**WORK REQUIRED:** Without changing anything, copy out each entry.

(Before-and-after object listings)
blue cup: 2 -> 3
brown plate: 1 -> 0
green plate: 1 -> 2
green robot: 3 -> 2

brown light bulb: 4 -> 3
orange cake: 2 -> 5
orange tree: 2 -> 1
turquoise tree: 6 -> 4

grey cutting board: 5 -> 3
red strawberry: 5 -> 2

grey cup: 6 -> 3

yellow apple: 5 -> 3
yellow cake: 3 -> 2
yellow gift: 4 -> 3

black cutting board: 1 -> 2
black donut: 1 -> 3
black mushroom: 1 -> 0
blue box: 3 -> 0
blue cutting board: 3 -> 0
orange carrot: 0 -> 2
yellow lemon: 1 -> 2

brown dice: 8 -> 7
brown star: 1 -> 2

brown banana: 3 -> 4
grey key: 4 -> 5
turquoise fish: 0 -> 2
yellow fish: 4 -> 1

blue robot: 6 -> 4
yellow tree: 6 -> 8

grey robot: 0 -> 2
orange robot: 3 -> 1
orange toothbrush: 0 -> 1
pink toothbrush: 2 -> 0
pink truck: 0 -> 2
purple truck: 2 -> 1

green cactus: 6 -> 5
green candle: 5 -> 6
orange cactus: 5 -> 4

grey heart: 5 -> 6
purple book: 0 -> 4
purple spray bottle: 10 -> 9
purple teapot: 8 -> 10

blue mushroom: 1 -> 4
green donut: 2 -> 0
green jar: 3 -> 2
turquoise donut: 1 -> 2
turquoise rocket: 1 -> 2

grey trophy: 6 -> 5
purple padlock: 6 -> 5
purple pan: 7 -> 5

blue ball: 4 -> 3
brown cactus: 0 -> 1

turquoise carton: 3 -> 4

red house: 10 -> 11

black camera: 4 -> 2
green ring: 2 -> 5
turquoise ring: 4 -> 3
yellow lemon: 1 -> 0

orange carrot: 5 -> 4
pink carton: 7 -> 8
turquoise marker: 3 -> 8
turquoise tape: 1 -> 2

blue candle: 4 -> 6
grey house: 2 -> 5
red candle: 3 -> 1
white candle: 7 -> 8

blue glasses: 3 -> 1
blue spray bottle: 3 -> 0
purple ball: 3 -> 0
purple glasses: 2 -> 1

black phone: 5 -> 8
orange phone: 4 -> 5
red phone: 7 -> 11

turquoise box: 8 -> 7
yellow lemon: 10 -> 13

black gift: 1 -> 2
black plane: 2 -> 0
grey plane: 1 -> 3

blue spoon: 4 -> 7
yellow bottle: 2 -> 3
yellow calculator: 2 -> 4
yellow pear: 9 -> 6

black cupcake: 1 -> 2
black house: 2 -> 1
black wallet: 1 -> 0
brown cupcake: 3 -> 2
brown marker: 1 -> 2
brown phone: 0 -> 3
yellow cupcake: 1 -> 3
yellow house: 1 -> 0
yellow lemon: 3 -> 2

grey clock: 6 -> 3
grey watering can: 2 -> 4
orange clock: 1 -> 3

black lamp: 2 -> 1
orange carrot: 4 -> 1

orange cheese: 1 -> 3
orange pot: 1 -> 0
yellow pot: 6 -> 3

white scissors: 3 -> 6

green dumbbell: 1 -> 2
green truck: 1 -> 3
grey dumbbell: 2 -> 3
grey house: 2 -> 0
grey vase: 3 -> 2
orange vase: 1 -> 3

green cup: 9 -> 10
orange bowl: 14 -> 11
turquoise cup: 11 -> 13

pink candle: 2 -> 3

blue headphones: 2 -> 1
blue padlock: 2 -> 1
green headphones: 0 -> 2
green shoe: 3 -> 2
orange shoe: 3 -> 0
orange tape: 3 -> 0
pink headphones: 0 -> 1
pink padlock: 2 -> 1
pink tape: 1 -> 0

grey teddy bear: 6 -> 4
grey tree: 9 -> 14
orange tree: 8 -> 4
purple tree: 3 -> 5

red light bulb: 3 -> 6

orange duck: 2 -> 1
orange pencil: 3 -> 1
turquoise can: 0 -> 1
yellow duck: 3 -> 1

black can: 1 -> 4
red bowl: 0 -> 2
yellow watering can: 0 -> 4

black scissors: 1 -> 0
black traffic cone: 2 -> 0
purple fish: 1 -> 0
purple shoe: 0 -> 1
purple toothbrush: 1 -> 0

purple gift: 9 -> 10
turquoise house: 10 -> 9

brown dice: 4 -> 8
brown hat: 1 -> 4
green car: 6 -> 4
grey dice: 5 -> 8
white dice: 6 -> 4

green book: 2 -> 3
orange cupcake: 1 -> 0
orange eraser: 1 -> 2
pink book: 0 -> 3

**ANSWER TO THE PROBLEM:**
blue cup: 2 -> 3
brown plate: 1 -> 0
green plate: 1 -> 2
green robot: 3 -> 2

brown light bulb: 4 -> 3
orange cake: 2 -> 5
orange tree: 2 -> 1
turquoise tree: 6 -> 4

grey cutting board: 5 -> 3
red strawberry: 5 -> 2

grey cup: 6 -> 3

yellow apple: 5 -> 3
yellow cake: 3 -> 2
yellow gift: 4 -> 3

black cutting board: 1 -> 2
black donut: 1 -> 3
black mushroom: 1 -> 0
blue box: 3 -> 0
blue cutting board: 3 -> 0
orange carrot: 0 -> 2
yellow lemon: 1 -> 2

brown dice: 8 -> 7
brown star: 1 -> 2

brown banana: 3 -> 4
grey key: 4 -> 5
turquoise fish: 0 -> 2
yellow fish: 4 -> 1

blue robot: 6 -> 4
yellow tree: 6 -> 8

grey robot: 0 -> 2
orange robot: 3 -> 1
orange toothbrush: 0 -> 1
pink toothbrush: 2 -> 0
pink truck: 0 -> 2
purple truck: 2 -> 1

green cactus: 6 -> 5
green candle: 5 -> 6
orange cactus: 5 -> 4

grey heart: 5 -> 6
purple book: 0 -> 4
purple spray bottle: 10 -> 9
purple teapot: 8 -> 10

blue mushroom: 1 -> 4
green donut: 2 -> 0
green jar: 3 -> 2
turquoise donut: 1 -> 2
turquoise rocket: 1 -> 2

grey trophy: 6 -> 5
purple padlock: 6 -> 5
purple pan: 7 -> 5

blue ball: 4 -> 3
brown cactus: 0 -> 1

turquoise carton: 3 -> 4

red house: 10 -> 11

black camera: 4 -> 2
green ring: 2 -> 5
turquoise ring: 4 -> 3
yellow lemon: 1 -> 0

orange carrot: 5 -> 4
pink carton: 7 -> 8
turquoise marker: 3 -> 8
turquoise tape: 1 -> 2

blue candle: 4 -> 6
grey house: 2 -> 5
red candle: 3 -> 1
white candle: 7 -> 8

blue glasses: 3 -> 1
blue spray bottle: 3 -> 0
purple ball: 3 -> 0
purple glasses: 2 -> 1

black phone: 5 -> 8
orange phone: 4 -> 5
red phone: 7 -> 11

turquoise box: 8 -> 7
yellow lemon: 10 -> 13

black gift: 1 -> 2
black plane: 2 -> 0
grey plane: 1 -> 3

blue spoon: 4 -> 7
yellow bottle: 2 -> 3
yellow calculator: 2 -> 4
yellow pear: 9 -> 6

black cupcake: 1 -> 2
black house: 2 -> 1
black wallet: 1 -> 0
brown cupcake: 3 -> 2
brown marker: 1 -> 2
brown phone: 0 -> 3
yellow cupcake: 1 -> 3
yellow house: 1 -> 0
yellow lemon: 3 -> 2

grey clock: 6 -> 3
grey watering can: 2 -> 4
orange clock: 1 -> 3

black lamp: 2 -> 1
orange carrot: 4 -> 1

orange cheese: 1 -> 3
orange pot: 1 -> 0
yellow pot: 6 -> 3

white scissors: 3 -> 6

green dumbbell: 1 -> 2
green truck: 1 -> 3
grey dumbbell: 2 -> 3
grey house: 2 -> 0
grey vase: 3 -> 2
orange vase: 1 -> 3

green cup: 9 -> 10
orange bowl: 14 -> 11
turquoise cup: 11 -> 13

pink candle: 2 -> 3

blue headphones: 2 -> 1
blue padlock: 2 -> 1
green headphones: 0 -> 2
green shoe: 3 -> 2
orange shoe: 3 -> 0
orange tape: 3 -> 0
pink headphones: 0 -> 1
pink padlock: 2 -> 1
pink tape: 1 -> 0

grey teddy bear: 6 -> 4
grey tree: 9 -> 14
orange tree: 8 -> 4
purple tree: 3 -> 5

red light bulb: 3 -> 6

orange duck: 2 -> 1
orange pencil: 3 -> 1
turquoise can: 0 -> 1
yellow duck: 3 -> 1

black can: 1 -> 4
red bowl: 0 -> 2
yellow watering can: 0 -> 4

black scissors: 1 -> 0
black traffic cone: 2 -> 0
purple fish: 1 -> 0
purple shoe: 0 -> 1
purple toothbrush: 1 -> 0

purple gift: 9 -> 10
turquoise house: 10 -> 9

brown dice: 4 -> 8
brown hat: 1 -> 4
green car: 6 -> 4
grey dice: 5 -> 8
white dice: 6 -> 4

green book: 2 -> 3
orange cupcake: 1 -> 0
orange eraser: 1 -> 2
pink book: 0 -> 3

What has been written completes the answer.